Every line from the top of the records below through the one containing "pink spoon: 3 -> 2" must be copied exactly, and the pictures must not be.

» **Data excerpts**:
■ ■ ■ ■ ■
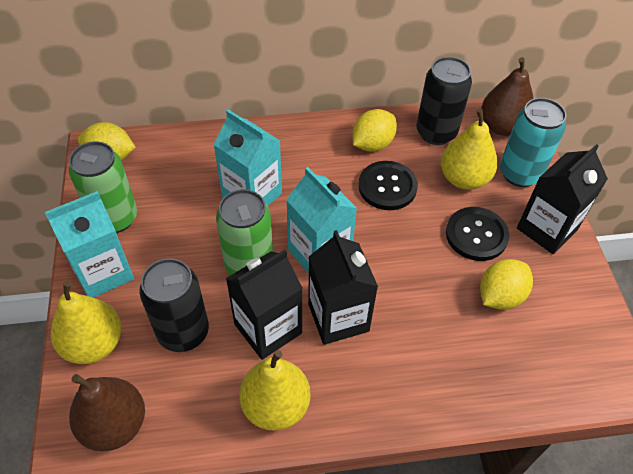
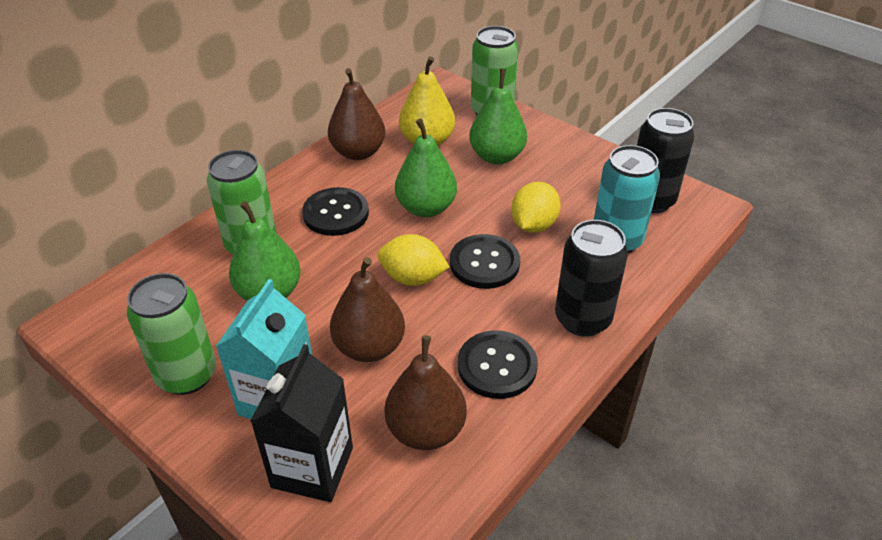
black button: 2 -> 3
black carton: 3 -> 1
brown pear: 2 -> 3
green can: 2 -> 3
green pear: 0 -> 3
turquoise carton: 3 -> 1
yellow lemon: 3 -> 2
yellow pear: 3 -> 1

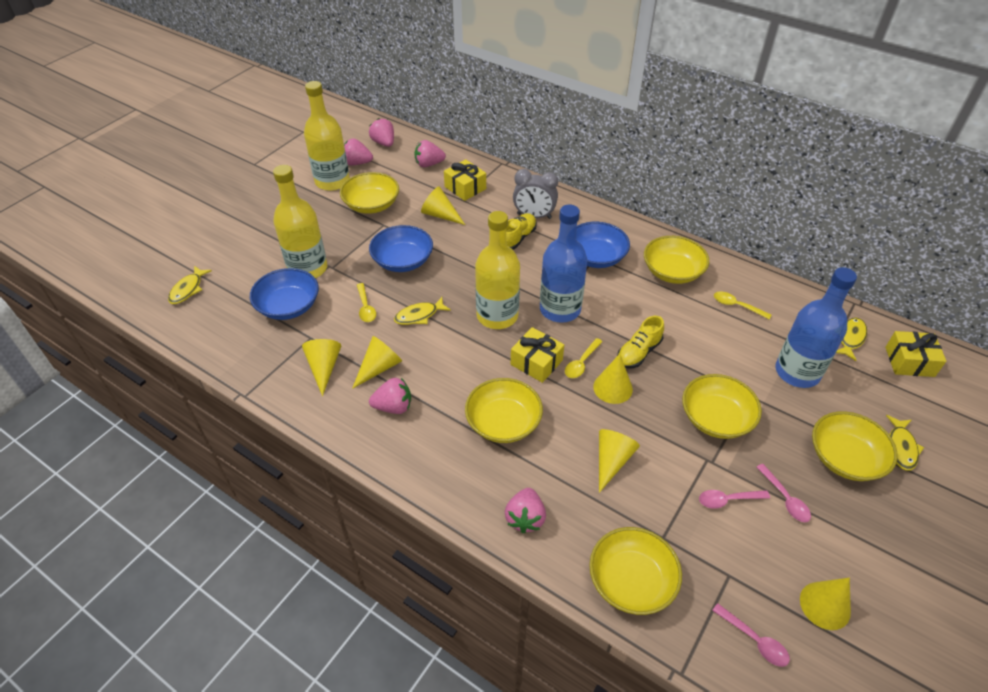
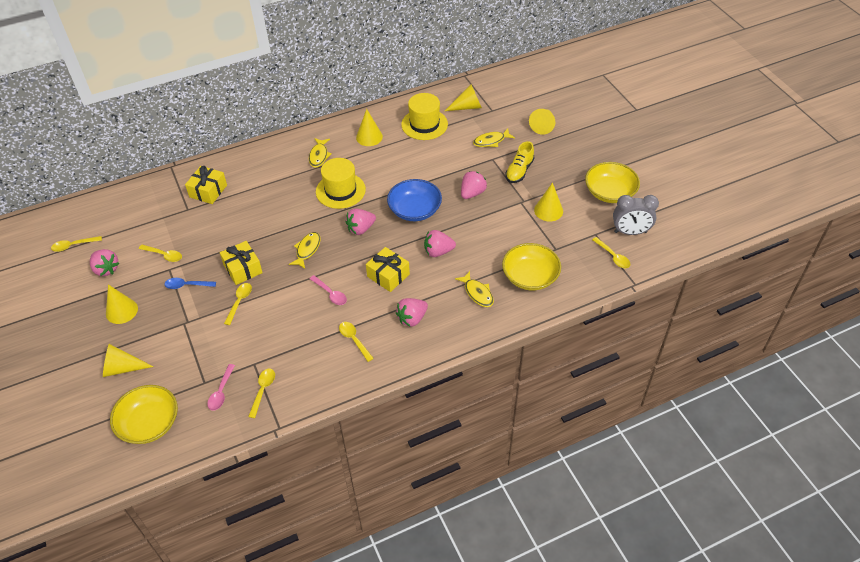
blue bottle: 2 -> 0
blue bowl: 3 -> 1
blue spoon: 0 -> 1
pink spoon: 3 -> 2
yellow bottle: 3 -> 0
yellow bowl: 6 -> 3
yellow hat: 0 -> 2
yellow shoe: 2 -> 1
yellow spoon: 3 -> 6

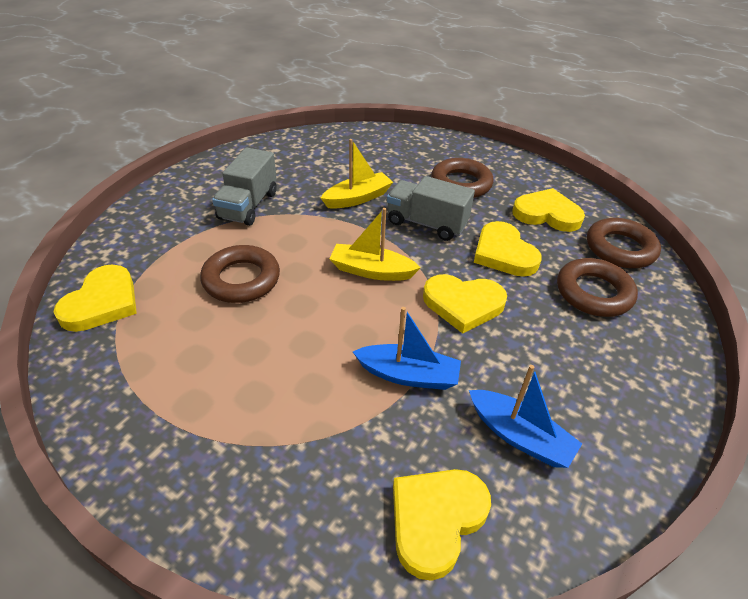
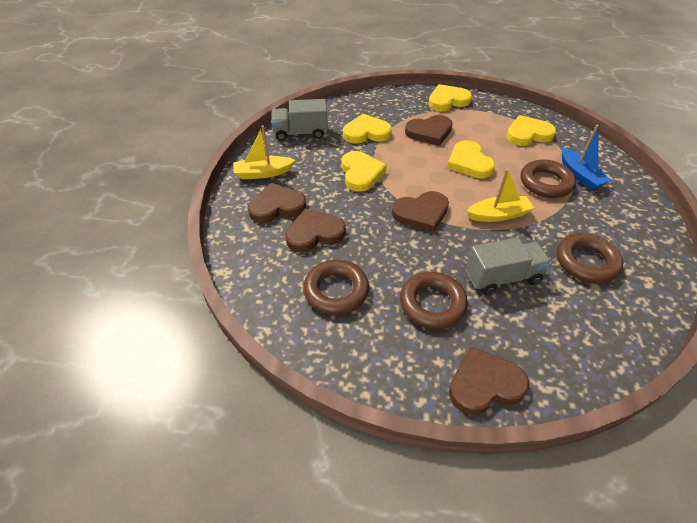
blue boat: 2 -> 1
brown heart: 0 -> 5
■ ■ ■ ■ ■
» **Completed task**:
black button: 2 -> 3
black carton: 3 -> 1
brown pear: 2 -> 3
green can: 2 -> 3
green pear: 0 -> 3
turquoise carton: 3 -> 1
yellow lemon: 3 -> 2
yellow pear: 3 -> 1

blue bottle: 2 -> 0
blue bowl: 3 -> 1
blue spoon: 0 -> 1
pink spoon: 3 -> 2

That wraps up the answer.